Source material:
══════════

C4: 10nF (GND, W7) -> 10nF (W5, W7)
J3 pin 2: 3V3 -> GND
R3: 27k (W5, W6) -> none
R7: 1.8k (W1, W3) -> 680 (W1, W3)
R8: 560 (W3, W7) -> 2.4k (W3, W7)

══════════

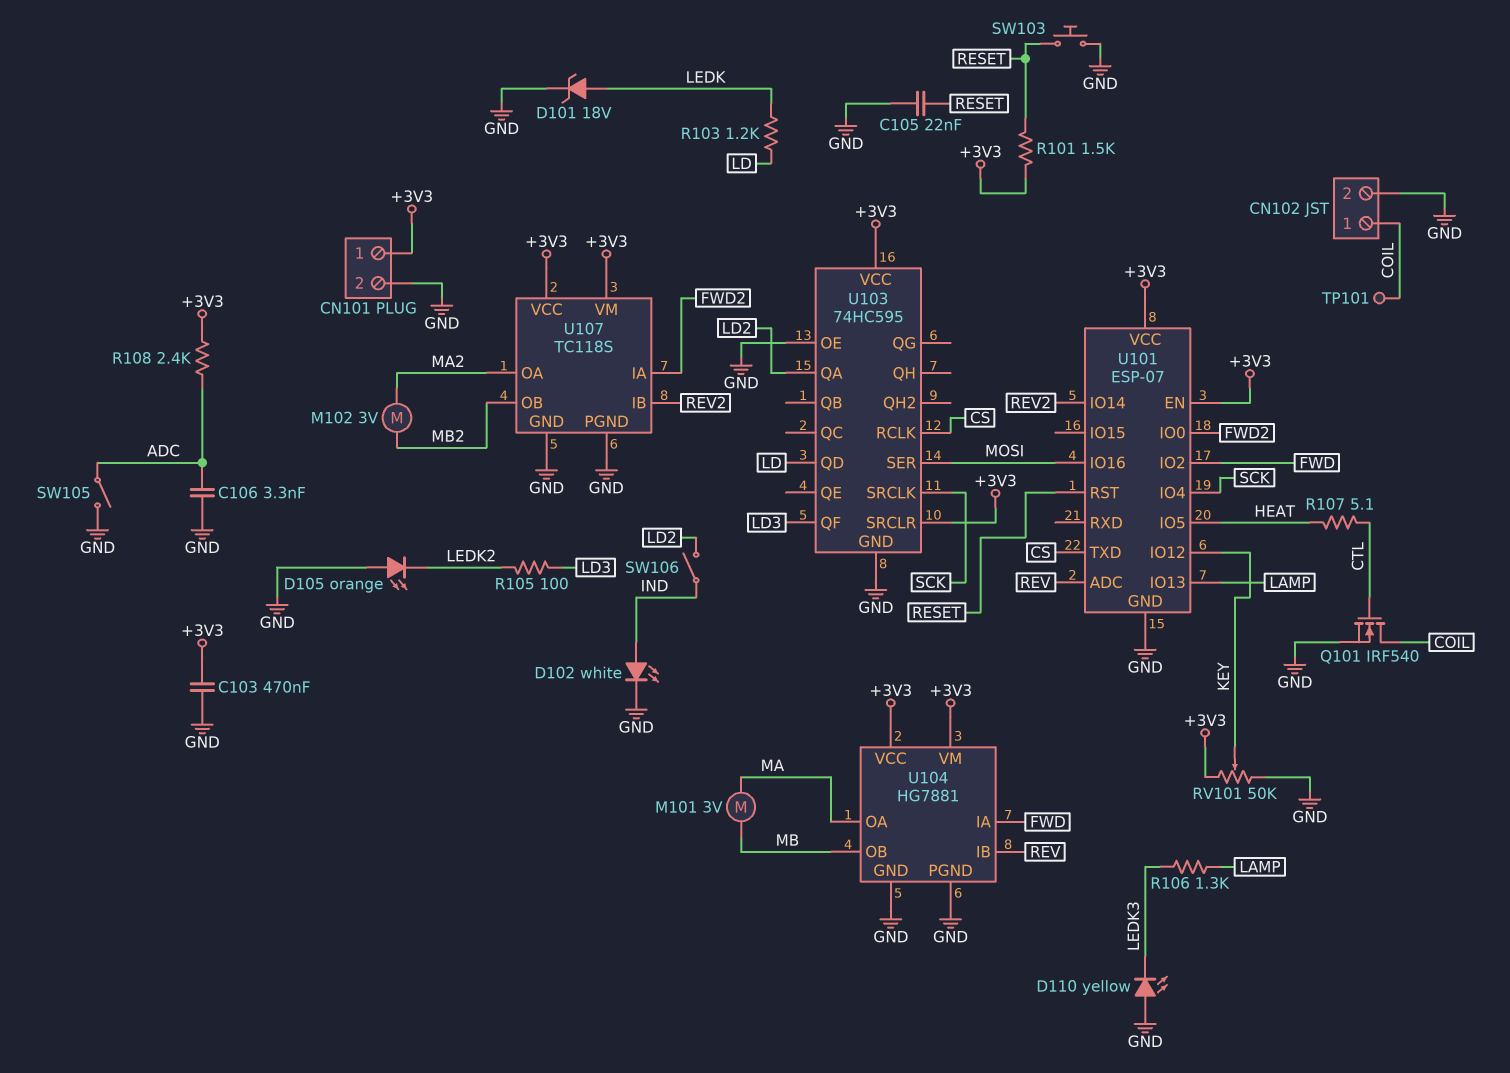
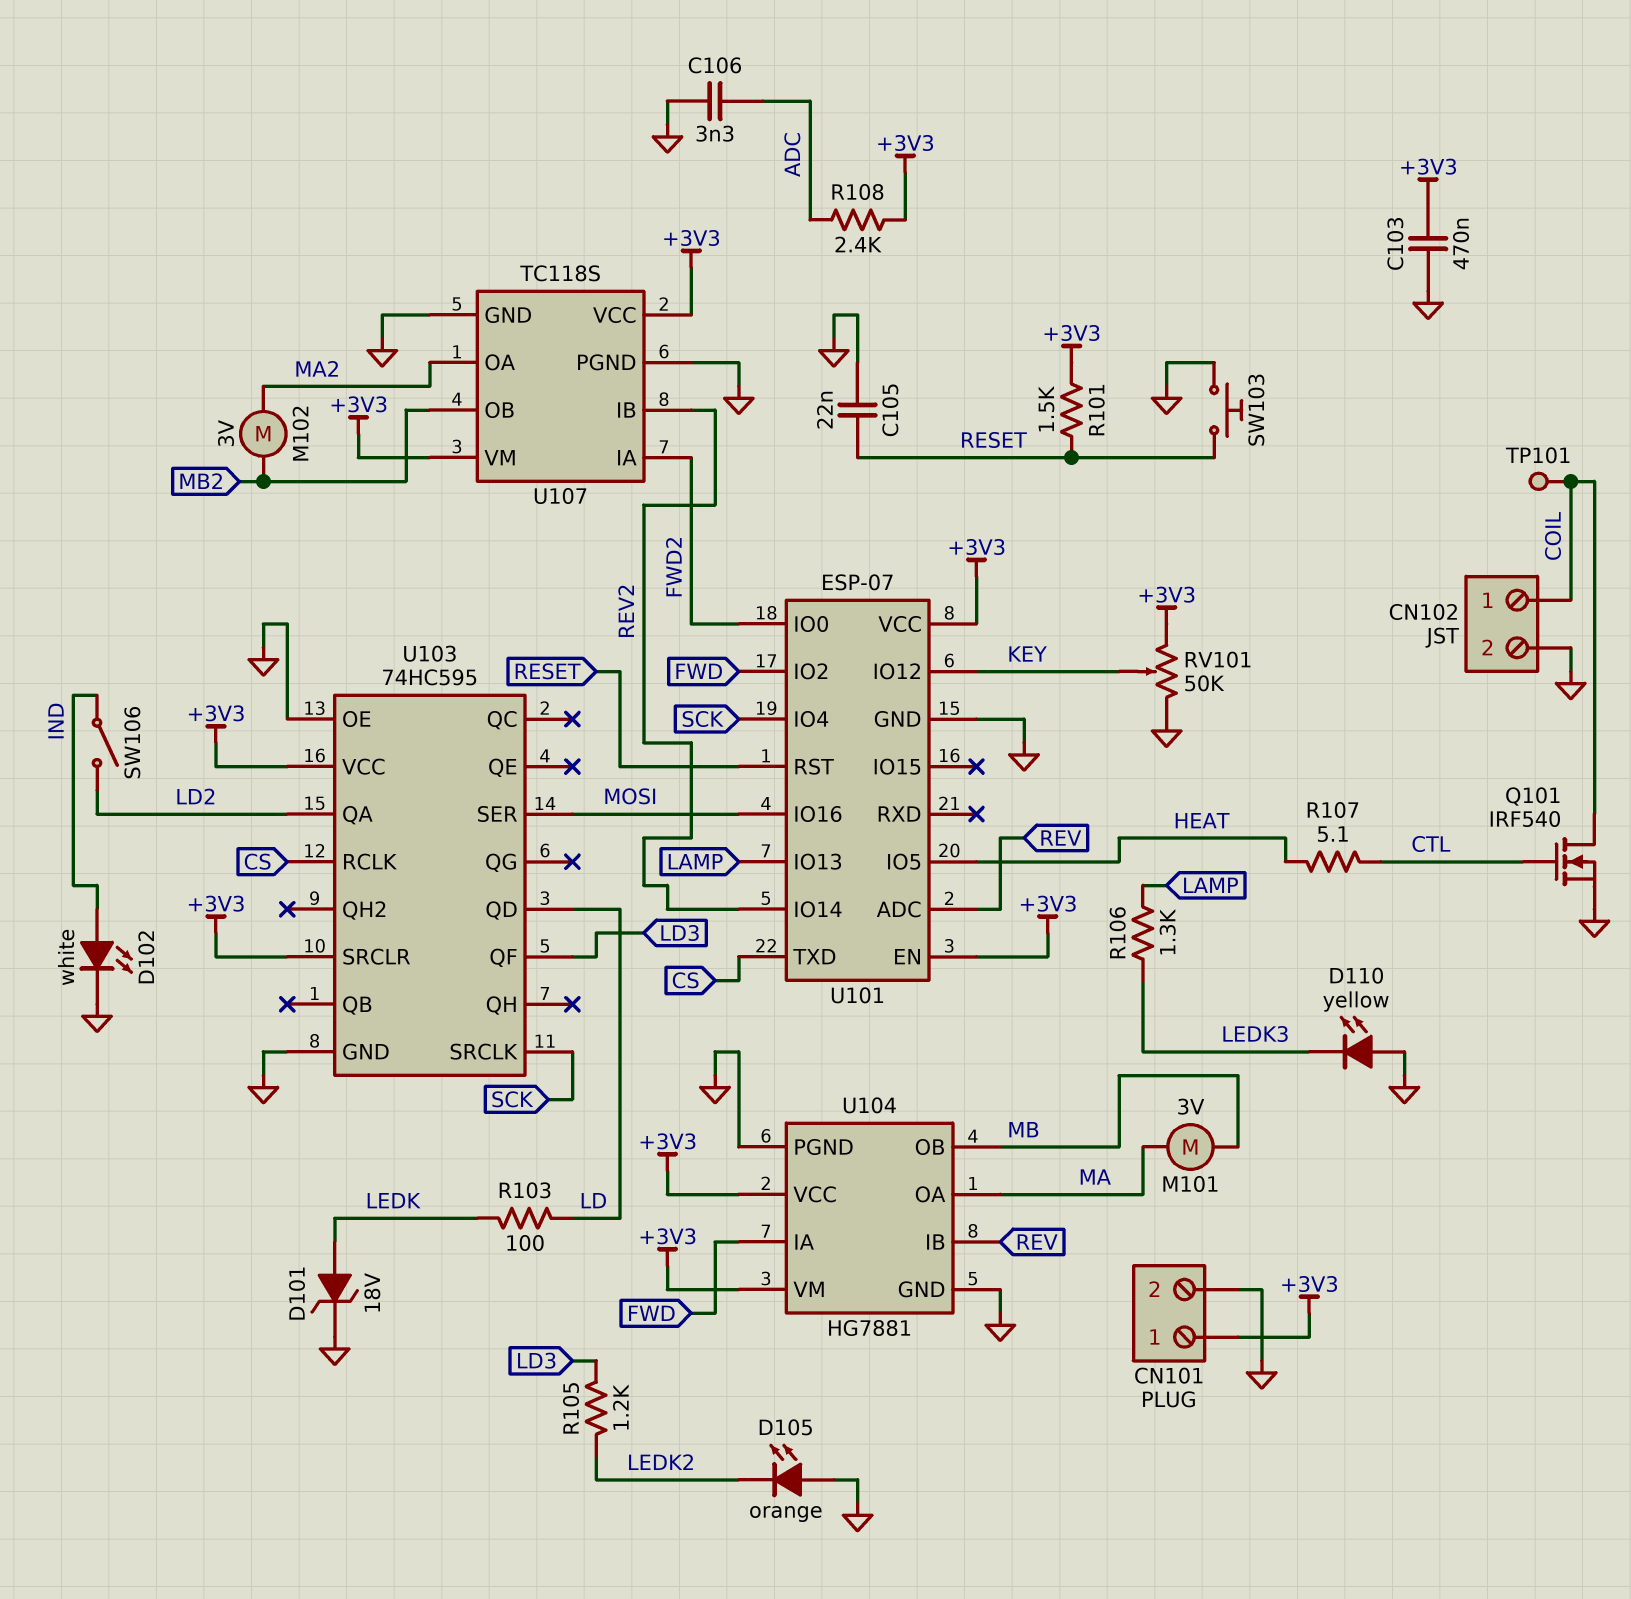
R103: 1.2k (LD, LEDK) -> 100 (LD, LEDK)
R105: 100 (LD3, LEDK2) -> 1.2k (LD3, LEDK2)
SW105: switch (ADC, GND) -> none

══════════

Your goal:
In how many lines of the data does the string "none" appear? Give only the number.

Response:
2